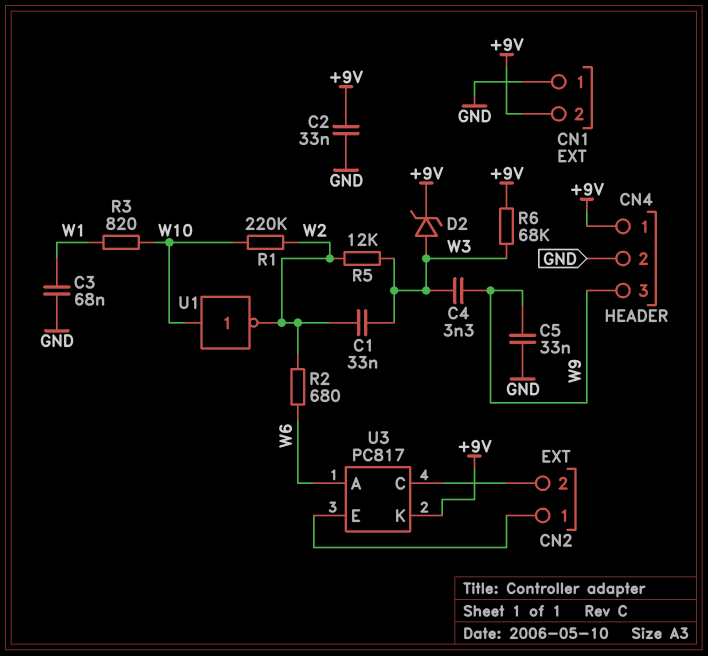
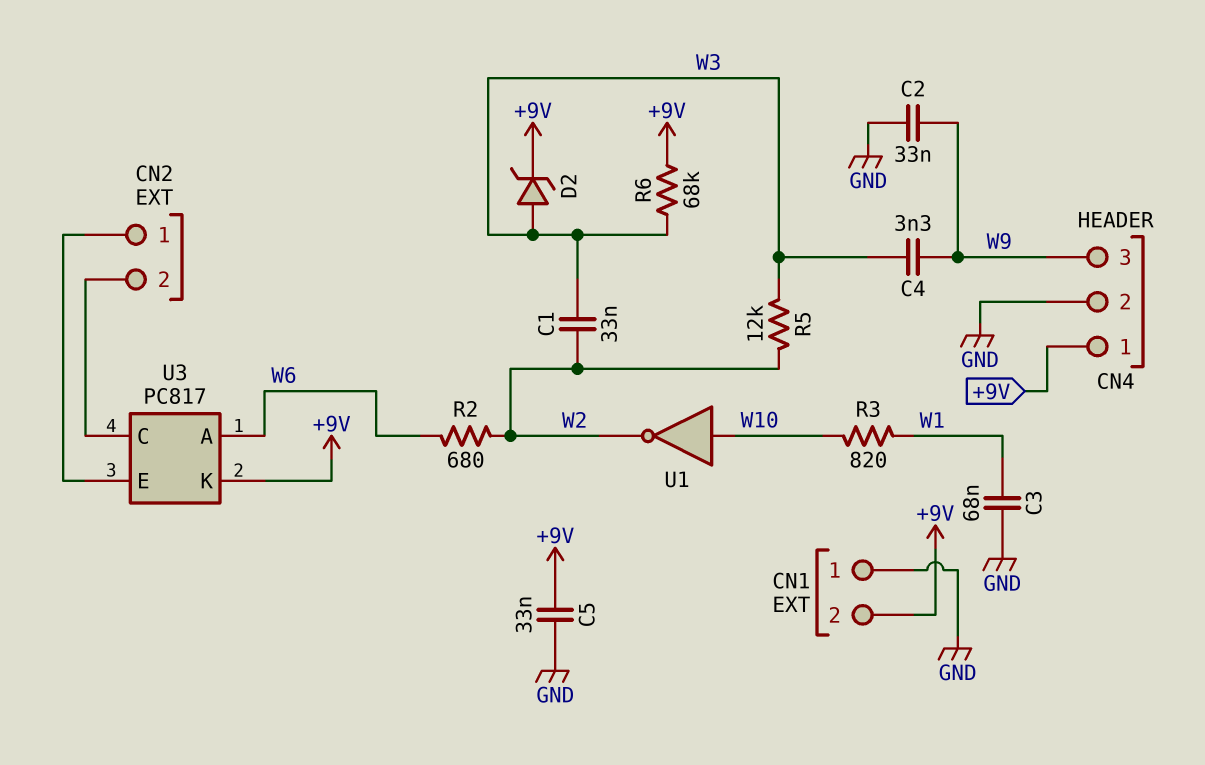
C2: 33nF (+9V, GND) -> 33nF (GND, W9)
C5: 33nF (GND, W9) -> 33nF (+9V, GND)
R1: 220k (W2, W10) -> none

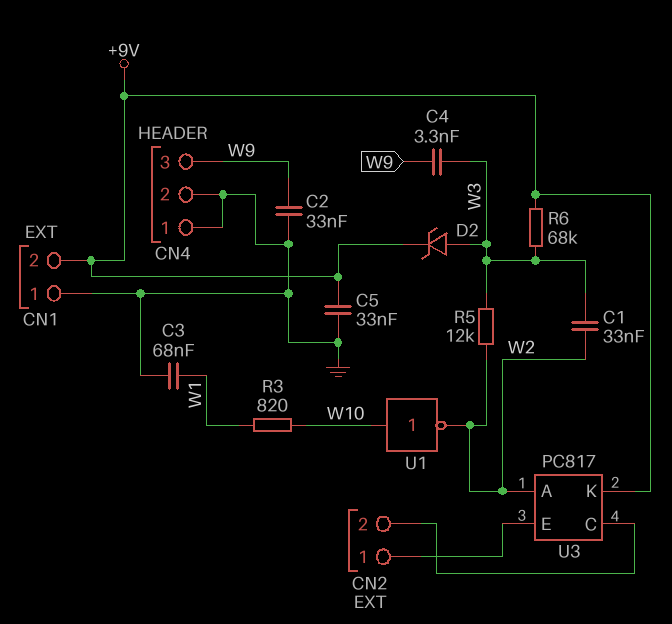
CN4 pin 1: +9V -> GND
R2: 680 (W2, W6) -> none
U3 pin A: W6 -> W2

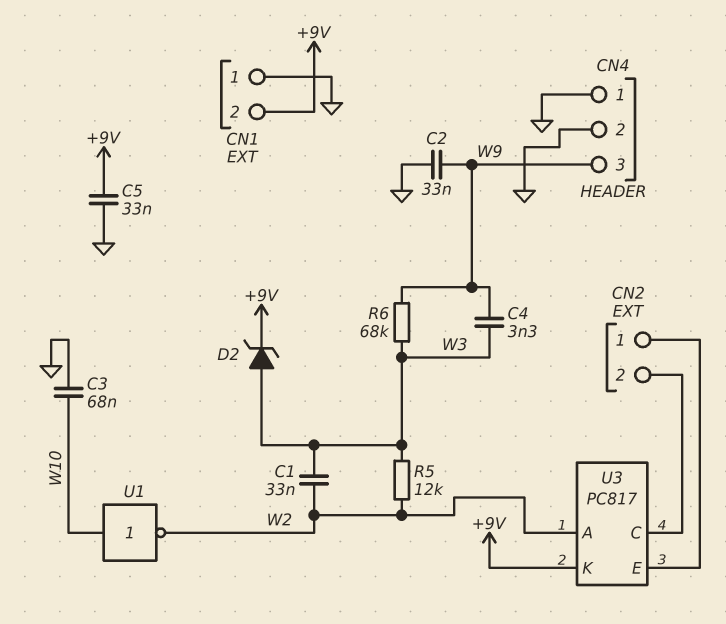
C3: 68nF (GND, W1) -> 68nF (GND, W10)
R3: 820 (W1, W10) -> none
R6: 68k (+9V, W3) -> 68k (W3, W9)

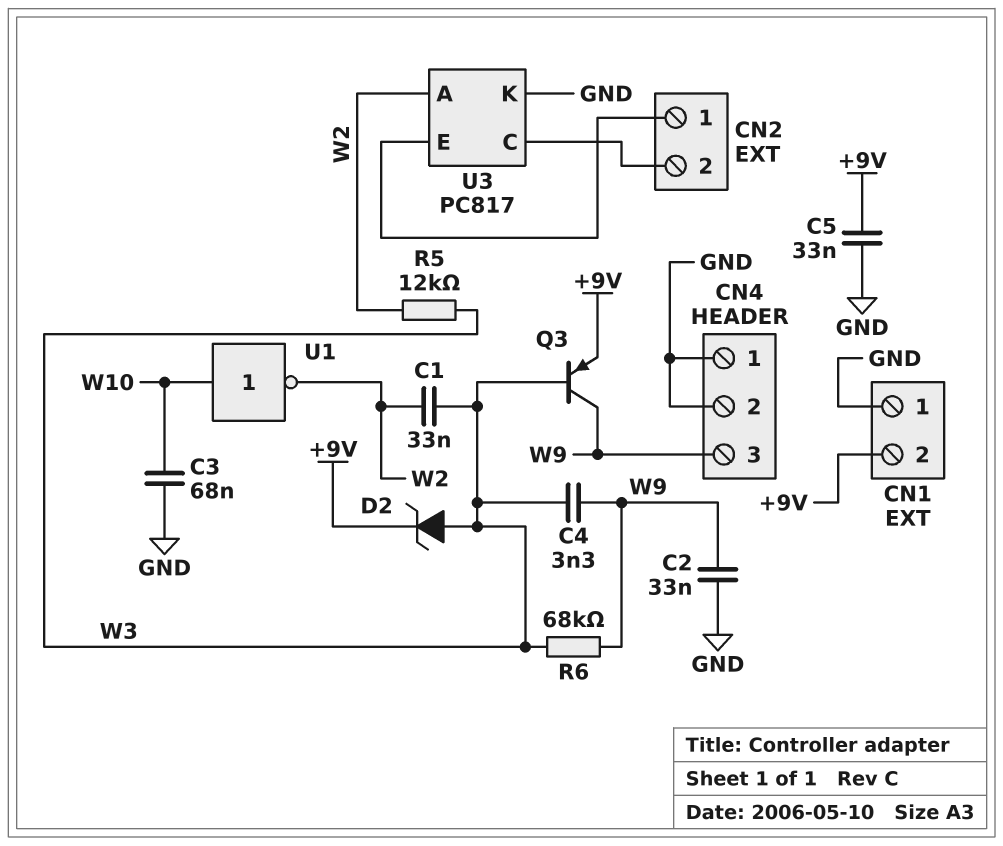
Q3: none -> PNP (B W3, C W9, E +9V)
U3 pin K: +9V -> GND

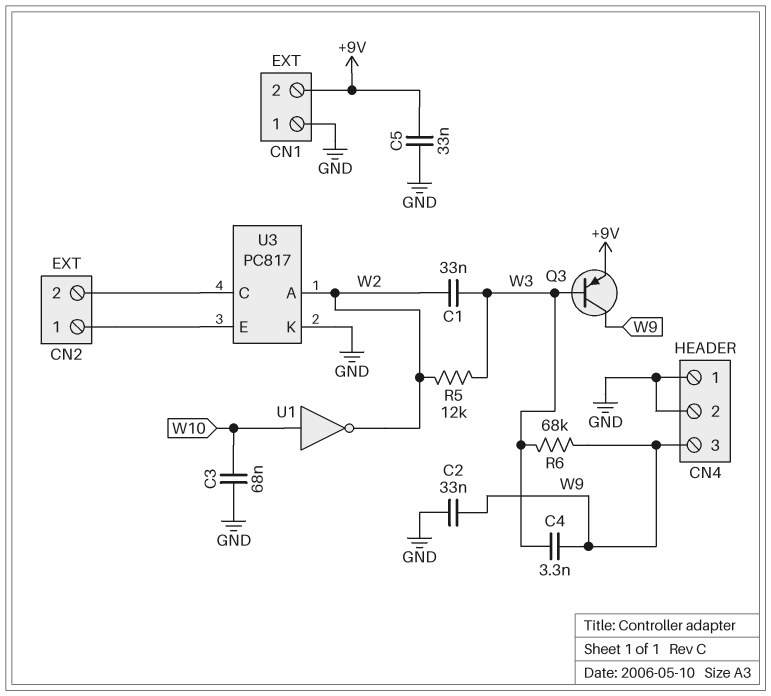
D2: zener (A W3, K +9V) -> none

> _EXERCISE DIRECTIONS_
"R6: 68k (+9V, W3) -> 68k (W3, W9)" marks the first line to copy; copy that line and every line after it through the last line of the listing, exactly and without pictures.

> _SOLVED PROBLEM_
R6: 68k (+9V, W3) -> 68k (W3, W9)

Q3: none -> PNP (B W3, C W9, E +9V)
U3 pin K: +9V -> GND

D2: zener (A W3, K +9V) -> none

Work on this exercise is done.